-- Information supplied follows --

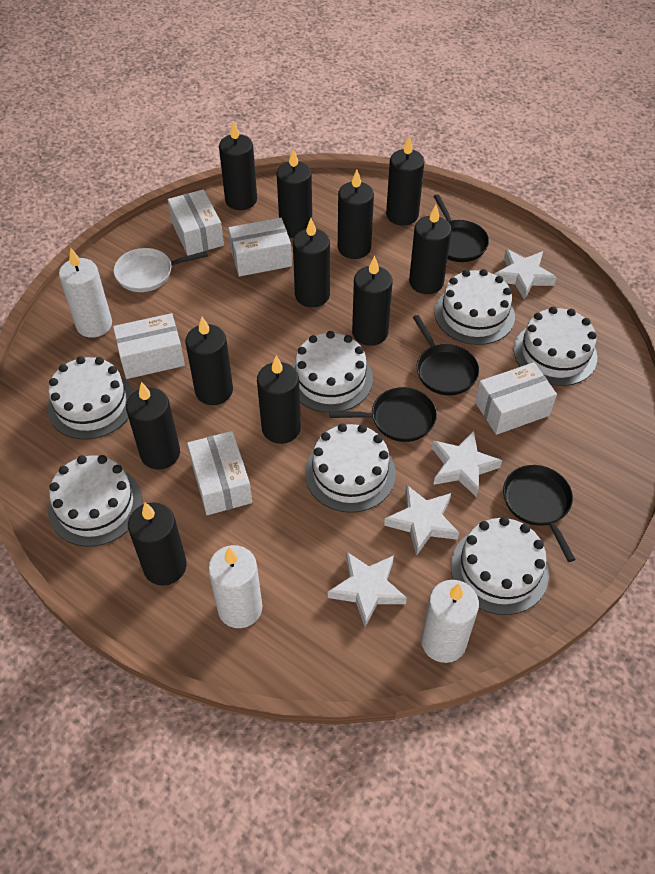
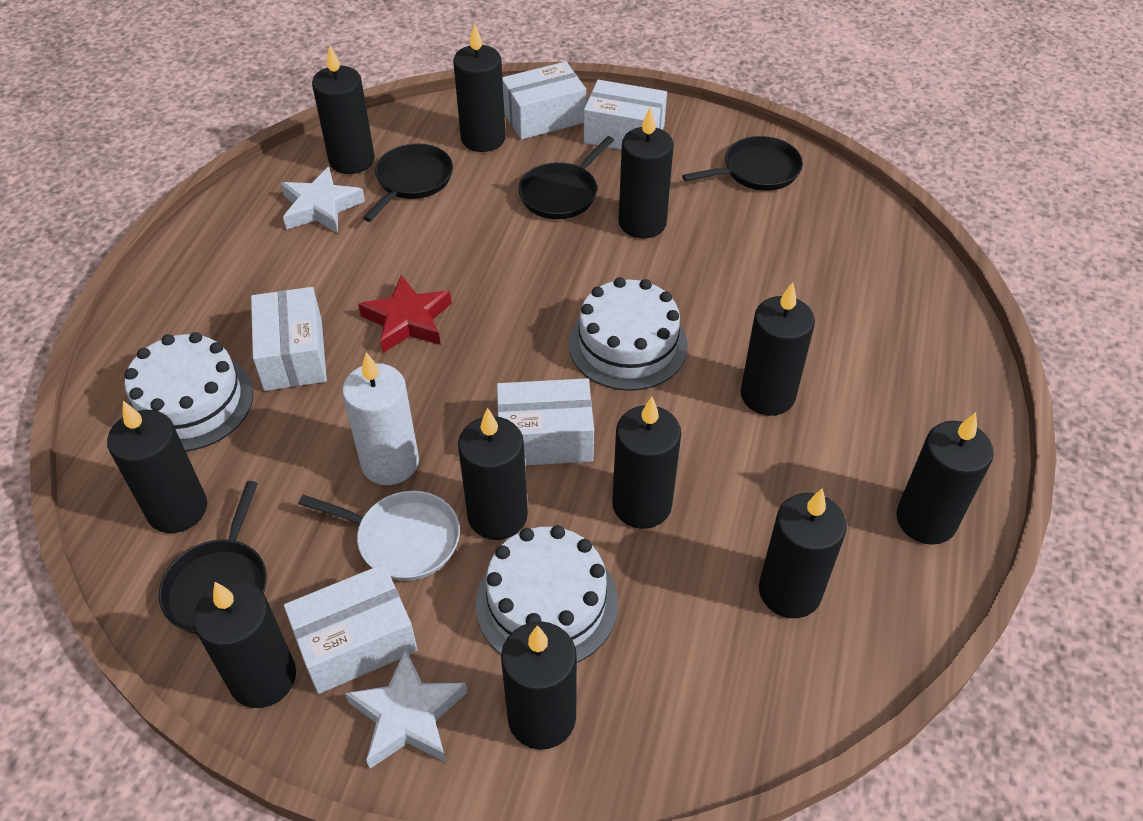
red star: 0 -> 1
white cake: 7 -> 3
white candle: 3 -> 1
white star: 4 -> 2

-- Information supplied concluded --

Action item: Only the pictures are to be left out; the rest of the material above should be printed verbatim.

Response area:
red star: 0 -> 1
white cake: 7 -> 3
white candle: 3 -> 1
white star: 4 -> 2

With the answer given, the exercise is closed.